▶ **ASSIGNMENT**
When the data below is printed, every line must match exactly and the images must be absent.

▶ **WORKING DATA**
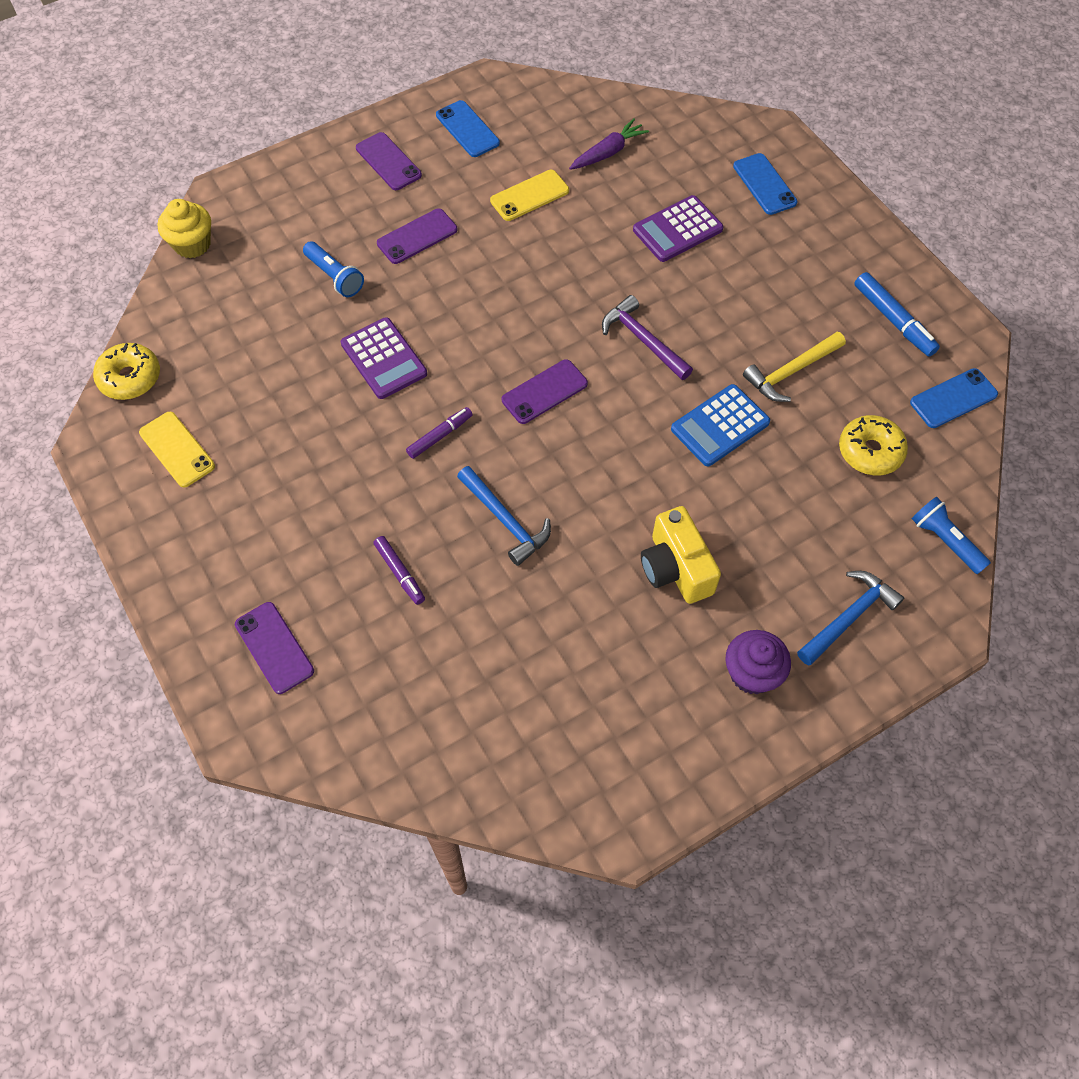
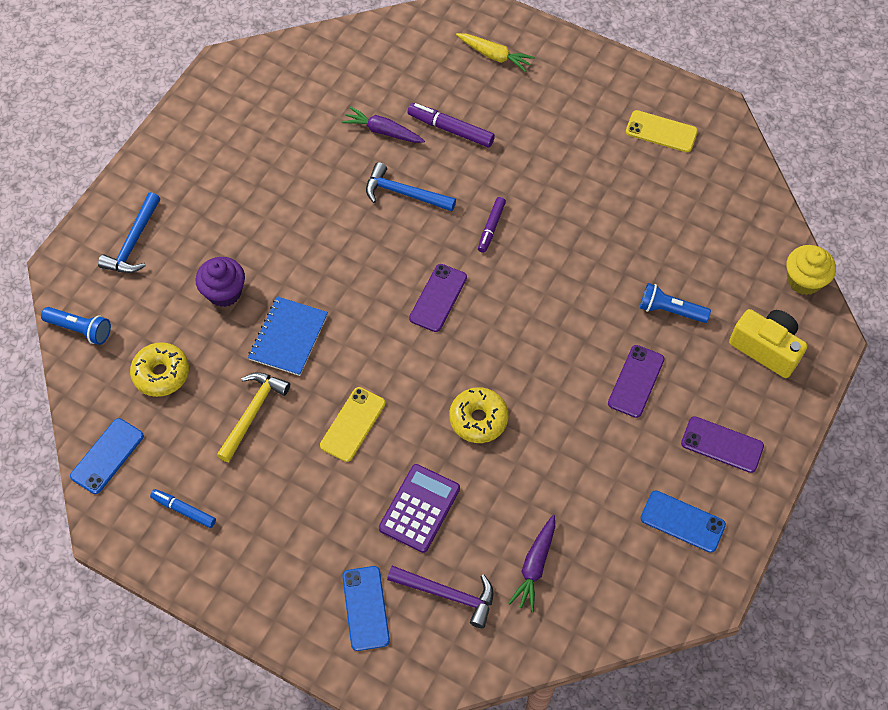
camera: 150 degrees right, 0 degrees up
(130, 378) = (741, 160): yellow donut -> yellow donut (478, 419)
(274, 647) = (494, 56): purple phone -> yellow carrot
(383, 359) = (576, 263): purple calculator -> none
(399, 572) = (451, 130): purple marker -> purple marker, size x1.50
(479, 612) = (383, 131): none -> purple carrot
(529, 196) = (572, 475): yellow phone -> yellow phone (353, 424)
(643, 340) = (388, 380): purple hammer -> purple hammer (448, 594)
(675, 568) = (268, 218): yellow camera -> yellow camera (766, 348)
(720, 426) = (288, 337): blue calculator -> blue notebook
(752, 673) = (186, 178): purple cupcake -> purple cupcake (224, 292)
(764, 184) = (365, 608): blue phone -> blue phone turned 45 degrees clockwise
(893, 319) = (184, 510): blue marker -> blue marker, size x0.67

▶ **RESPONSE BELOW**
camera: 150 degrees right, 0 degrees up
(130, 378) = (741, 160): yellow donut -> yellow donut (478, 419)
(274, 647) = (494, 56): purple phone -> yellow carrot
(383, 359) = (576, 263): purple calculator -> none
(399, 572) = (451, 130): purple marker -> purple marker, size x1.50
(479, 612) = (383, 131): none -> purple carrot
(529, 196) = (572, 475): yellow phone -> yellow phone (353, 424)
(643, 340) = (388, 380): purple hammer -> purple hammer (448, 594)
(675, 568) = (268, 218): yellow camera -> yellow camera (766, 348)
(720, 426) = (288, 337): blue calculator -> blue notebook
(752, 673) = (186, 178): purple cupcake -> purple cupcake (224, 292)
(764, 184) = (365, 608): blue phone -> blue phone turned 45 degrees clockwise
(893, 319) = (184, 510): blue marker -> blue marker, size x0.67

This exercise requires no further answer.